===== PROVIDED DATA
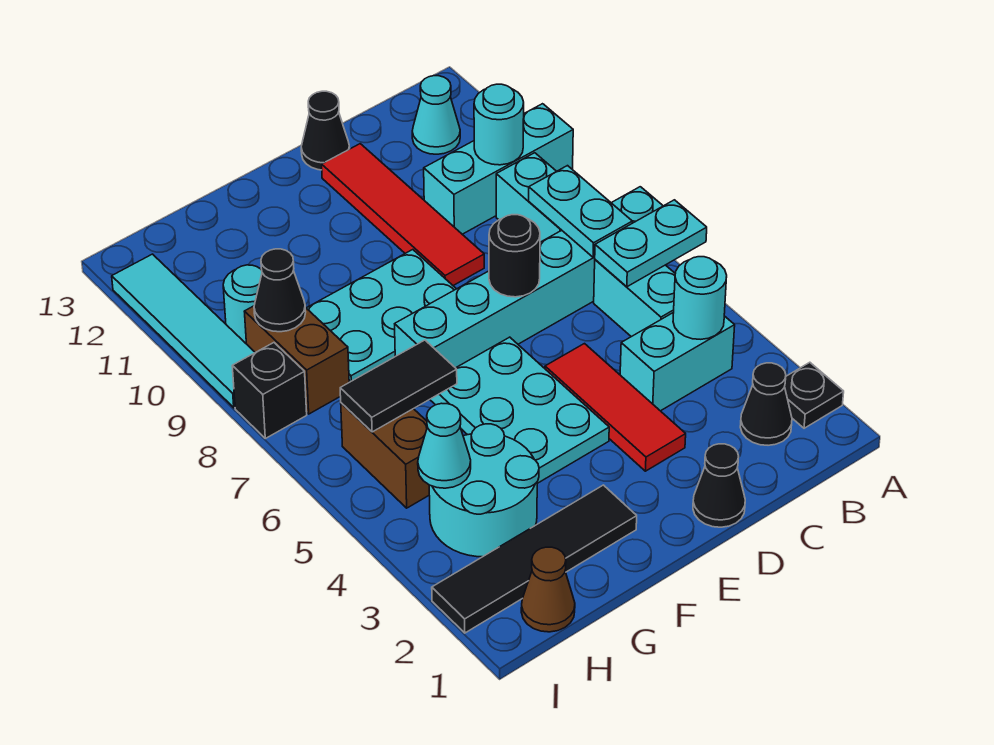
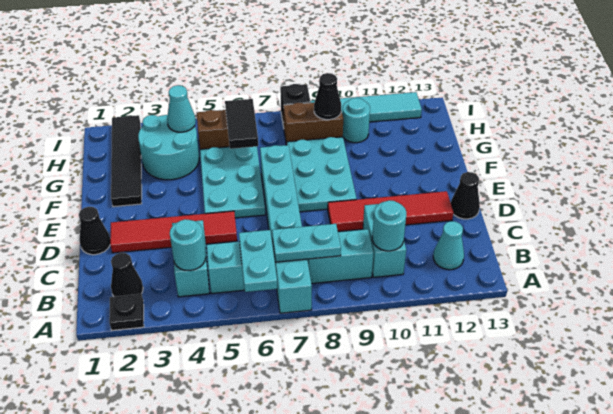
cyan 1x3 brick [424,104,573,234] -> cyan 1x2 brick [363,204,406,277]
red 1x3 tile [545,344,686,471] -> red 1x4 tile [110,211,237,253]
black 1x1 round brick [489,215,540,297] -> none
cyan 2x3 plate [430,337,609,483] -> cyan 2x3 plate turned to [200,147,265,218]
brown 1x1 cone [521,547,575,632] -> none

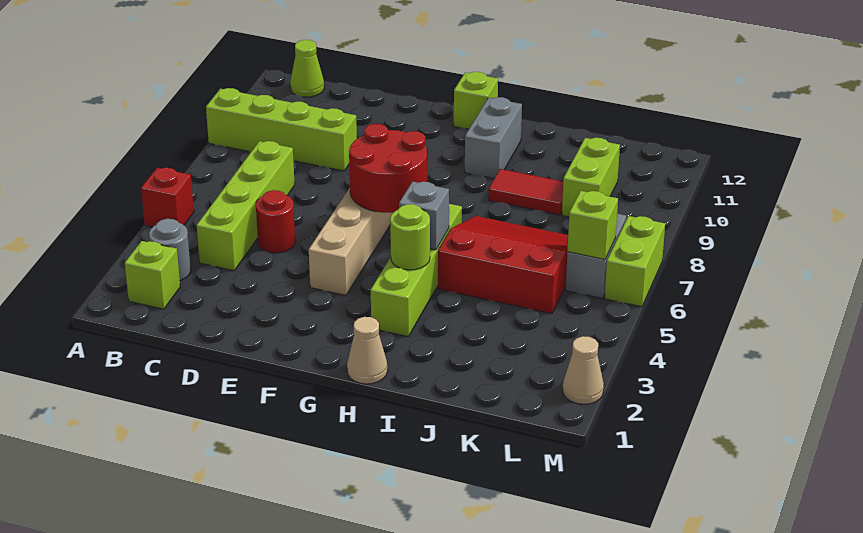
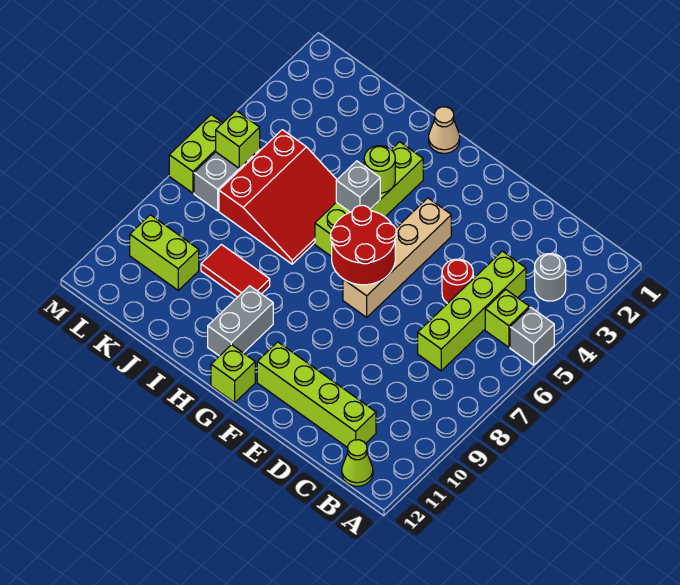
red 1x1 brick [141,168,194,227] -> grey 1x1 brick [510,307,554,365]
lime 1x4 brick [206,88,357,171] -> lime 1x4 brick moved to [257,342,376,448]
lime 1x1 brick [125,241,180,309] -> lime 1x1 brick moved to [485,290,529,347]
red 3x3 slope [438,216,568,314] -> red 3x3 slope turned to [219,130,337,264]
lime 1x2 brick [562,138,620,217] -> lime 1x2 brick turned to [130,215,199,290]
tan 1x1 cone [563,336,604,404] -> none

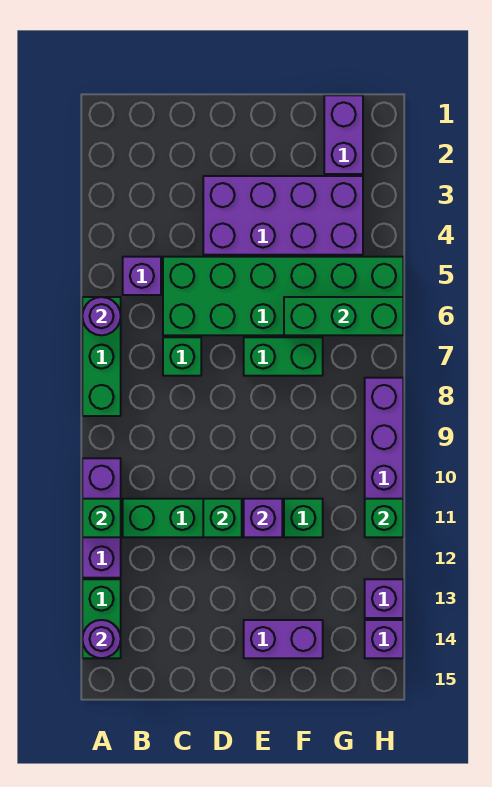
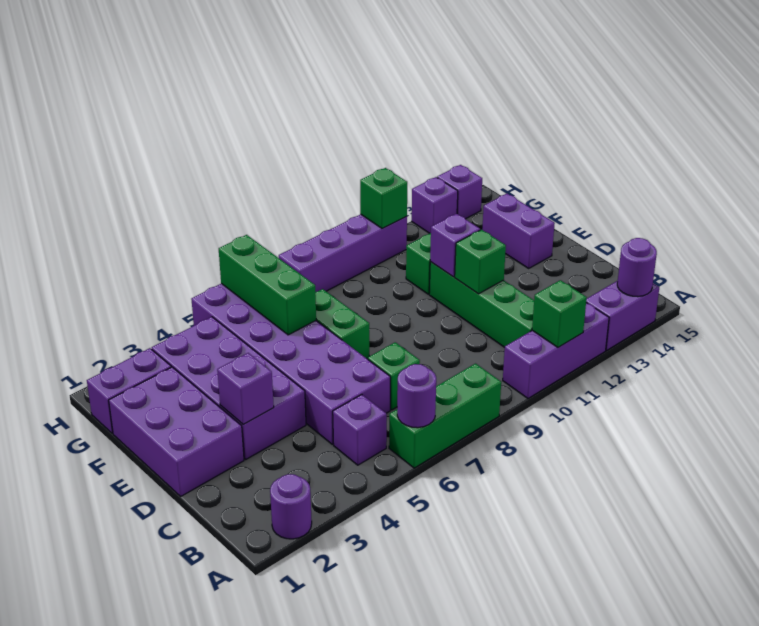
none -> purple 1x1 round brick [270,474,312,539]
green 1x2 brick [82,579,121,658] -> purple 1x2 brick [586,281,659,350]
green 2x6 brick [163,257,403,335] -> purple 2x6 brick [191,284,390,444]
none -> purple 2x3 brick [109,367,244,496]
none -> purple 1x1 brick [217,353,274,424]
==========
> [ABOUT THIS EXERCISE]:
Collect every line from the records above that contains the word "cyan".

> [THE COMPLETED TASK]:
cyan 1x3 brick [424,104,573,234] -> cyan 1x2 brick [363,204,406,277]
cyan 2x3 plate [430,337,609,483] -> cyan 2x3 plate turned to [200,147,265,218]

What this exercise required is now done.